> **Task details**
Please repeat every entry that follows, keeping each one exactly the same.

(Stored items)
***

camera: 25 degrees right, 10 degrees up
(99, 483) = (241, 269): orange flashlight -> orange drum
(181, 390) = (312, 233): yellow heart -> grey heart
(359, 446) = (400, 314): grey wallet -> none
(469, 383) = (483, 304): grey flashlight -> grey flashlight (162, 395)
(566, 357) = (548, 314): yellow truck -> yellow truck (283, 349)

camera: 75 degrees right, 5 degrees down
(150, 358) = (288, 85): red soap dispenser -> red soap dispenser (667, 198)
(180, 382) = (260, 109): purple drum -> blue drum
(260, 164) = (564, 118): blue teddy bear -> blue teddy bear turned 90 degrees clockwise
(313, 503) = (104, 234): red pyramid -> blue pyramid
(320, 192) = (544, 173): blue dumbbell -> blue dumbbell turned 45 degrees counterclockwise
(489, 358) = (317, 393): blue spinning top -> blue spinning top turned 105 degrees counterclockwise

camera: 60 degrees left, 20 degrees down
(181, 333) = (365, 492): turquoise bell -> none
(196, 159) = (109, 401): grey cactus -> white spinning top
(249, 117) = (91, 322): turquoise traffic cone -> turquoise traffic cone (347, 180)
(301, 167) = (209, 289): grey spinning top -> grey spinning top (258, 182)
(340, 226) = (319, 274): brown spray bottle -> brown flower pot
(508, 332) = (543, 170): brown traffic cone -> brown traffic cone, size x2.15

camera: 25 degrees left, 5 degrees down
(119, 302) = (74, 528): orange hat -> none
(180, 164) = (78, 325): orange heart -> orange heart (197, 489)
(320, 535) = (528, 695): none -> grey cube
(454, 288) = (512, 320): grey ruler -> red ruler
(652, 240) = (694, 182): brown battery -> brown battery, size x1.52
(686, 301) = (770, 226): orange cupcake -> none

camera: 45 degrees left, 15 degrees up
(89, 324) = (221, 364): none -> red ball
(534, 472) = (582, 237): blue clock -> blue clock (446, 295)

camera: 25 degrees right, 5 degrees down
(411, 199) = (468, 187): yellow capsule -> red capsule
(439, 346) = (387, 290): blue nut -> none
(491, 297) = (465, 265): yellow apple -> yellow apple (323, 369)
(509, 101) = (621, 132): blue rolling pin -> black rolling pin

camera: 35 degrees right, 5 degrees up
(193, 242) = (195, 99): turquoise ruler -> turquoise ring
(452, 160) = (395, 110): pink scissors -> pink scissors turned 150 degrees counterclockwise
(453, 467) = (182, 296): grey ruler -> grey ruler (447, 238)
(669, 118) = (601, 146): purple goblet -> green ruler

***

> **Exercise response**
camera: 25 degrees right, 10 degrees up
(99, 483) = (241, 269): orange flashlight -> orange drum
(181, 390) = (312, 233): yellow heart -> grey heart
(359, 446) = (400, 314): grey wallet -> none
(469, 383) = (483, 304): grey flashlight -> grey flashlight (162, 395)
(566, 357) = (548, 314): yellow truck -> yellow truck (283, 349)

camera: 75 degrees right, 5 degrees down
(150, 358) = (288, 85): red soap dispenser -> red soap dispenser (667, 198)
(180, 382) = (260, 109): purple drum -> blue drum
(260, 164) = (564, 118): blue teddy bear -> blue teddy bear turned 90 degrees clockwise
(313, 503) = (104, 234): red pyramid -> blue pyramid
(320, 192) = (544, 173): blue dumbbell -> blue dumbbell turned 45 degrees counterclockwise
(489, 358) = (317, 393): blue spinning top -> blue spinning top turned 105 degrees counterclockwise

camera: 60 degrees left, 20 degrees down
(181, 333) = (365, 492): turquoise bell -> none
(196, 159) = (109, 401): grey cactus -> white spinning top
(249, 117) = (91, 322): turquoise traffic cone -> turquoise traffic cone (347, 180)
(301, 167) = (209, 289): grey spinning top -> grey spinning top (258, 182)
(340, 226) = (319, 274): brown spray bottle -> brown flower pot
(508, 332) = (543, 170): brown traffic cone -> brown traffic cone, size x2.15

camera: 25 degrees left, 5 degrees down
(119, 302) = (74, 528): orange hat -> none
(180, 164) = (78, 325): orange heart -> orange heart (197, 489)
(320, 535) = (528, 695): none -> grey cube
(454, 288) = (512, 320): grey ruler -> red ruler
(652, 240) = (694, 182): brown battery -> brown battery, size x1.52
(686, 301) = (770, 226): orange cupcake -> none

camera: 45 degrees left, 15 degrees up
(89, 324) = (221, 364): none -> red ball
(534, 472) = (582, 237): blue clock -> blue clock (446, 295)

camera: 25 degrees right, 5 degrees down
(411, 199) = (468, 187): yellow capsule -> red capsule
(439, 346) = (387, 290): blue nut -> none
(491, 297) = (465, 265): yellow apple -> yellow apple (323, 369)
(509, 101) = (621, 132): blue rolling pin -> black rolling pin

camera: 35 degrees right, 5 degrees up
(193, 242) = (195, 99): turquoise ruler -> turquoise ring
(452, 160) = (395, 110): pink scissors -> pink scissors turned 150 degrees counterclockwise
(453, 467) = (182, 296): grey ruler -> grey ruler (447, 238)
(669, 118) = (601, 146): purple goblet -> green ruler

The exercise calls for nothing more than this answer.